*** Opening PROVIDED ENTRIES ***

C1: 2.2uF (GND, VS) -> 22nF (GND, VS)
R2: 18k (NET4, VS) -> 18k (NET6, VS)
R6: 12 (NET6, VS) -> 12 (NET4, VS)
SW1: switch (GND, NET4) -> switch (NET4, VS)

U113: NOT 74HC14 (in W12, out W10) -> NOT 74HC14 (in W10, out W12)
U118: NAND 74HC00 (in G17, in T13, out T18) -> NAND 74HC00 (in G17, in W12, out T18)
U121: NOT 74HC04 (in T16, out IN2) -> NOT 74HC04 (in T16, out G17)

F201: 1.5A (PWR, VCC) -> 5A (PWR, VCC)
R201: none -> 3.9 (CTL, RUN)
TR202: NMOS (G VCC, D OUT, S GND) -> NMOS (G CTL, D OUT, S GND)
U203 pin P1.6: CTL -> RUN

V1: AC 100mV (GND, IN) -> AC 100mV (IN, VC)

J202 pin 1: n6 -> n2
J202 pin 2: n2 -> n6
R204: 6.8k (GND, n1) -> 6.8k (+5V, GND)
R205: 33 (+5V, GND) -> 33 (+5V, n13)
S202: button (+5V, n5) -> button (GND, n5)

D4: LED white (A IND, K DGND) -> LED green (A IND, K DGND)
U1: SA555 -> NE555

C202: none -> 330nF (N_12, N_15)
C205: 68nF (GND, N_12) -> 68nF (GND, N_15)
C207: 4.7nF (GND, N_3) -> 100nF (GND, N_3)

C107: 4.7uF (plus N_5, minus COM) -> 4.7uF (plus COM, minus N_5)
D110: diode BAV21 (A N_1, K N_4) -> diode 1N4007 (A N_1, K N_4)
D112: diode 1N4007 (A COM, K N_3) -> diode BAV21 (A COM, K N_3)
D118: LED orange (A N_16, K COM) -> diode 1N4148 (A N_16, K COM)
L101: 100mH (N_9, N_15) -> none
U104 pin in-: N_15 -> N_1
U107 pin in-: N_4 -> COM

*** Closing PROVIDED ENTRIES ***

What you should do is return the records above exactly, leaving nothing out.

C1: 2.2uF (GND, VS) -> 22nF (GND, VS)
R2: 18k (NET4, VS) -> 18k (NET6, VS)
R6: 12 (NET6, VS) -> 12 (NET4, VS)
SW1: switch (GND, NET4) -> switch (NET4, VS)

U113: NOT 74HC14 (in W12, out W10) -> NOT 74HC14 (in W10, out W12)
U118: NAND 74HC00 (in G17, in T13, out T18) -> NAND 74HC00 (in G17, in W12, out T18)
U121: NOT 74HC04 (in T16, out IN2) -> NOT 74HC04 (in T16, out G17)

F201: 1.5A (PWR, VCC) -> 5A (PWR, VCC)
R201: none -> 3.9 (CTL, RUN)
TR202: NMOS (G VCC, D OUT, S GND) -> NMOS (G CTL, D OUT, S GND)
U203 pin P1.6: CTL -> RUN

V1: AC 100mV (GND, IN) -> AC 100mV (IN, VC)

J202 pin 1: n6 -> n2
J202 pin 2: n2 -> n6
R204: 6.8k (GND, n1) -> 6.8k (+5V, GND)
R205: 33 (+5V, GND) -> 33 (+5V, n13)
S202: button (+5V, n5) -> button (GND, n5)

D4: LED white (A IND, K DGND) -> LED green (A IND, K DGND)
U1: SA555 -> NE555

C202: none -> 330nF (N_12, N_15)
C205: 68nF (GND, N_12) -> 68nF (GND, N_15)
C207: 4.7nF (GND, N_3) -> 100nF (GND, N_3)

C107: 4.7uF (plus N_5, minus COM) -> 4.7uF (plus COM, minus N_5)
D110: diode BAV21 (A N_1, K N_4) -> diode 1N4007 (A N_1, K N_4)
D112: diode 1N4007 (A COM, K N_3) -> diode BAV21 (A COM, K N_3)
D118: LED orange (A N_16, K COM) -> diode 1N4148 (A N_16, K COM)
L101: 100mH (N_9, N_15) -> none
U104 pin in-: N_15 -> N_1
U107 pin in-: N_4 -> COM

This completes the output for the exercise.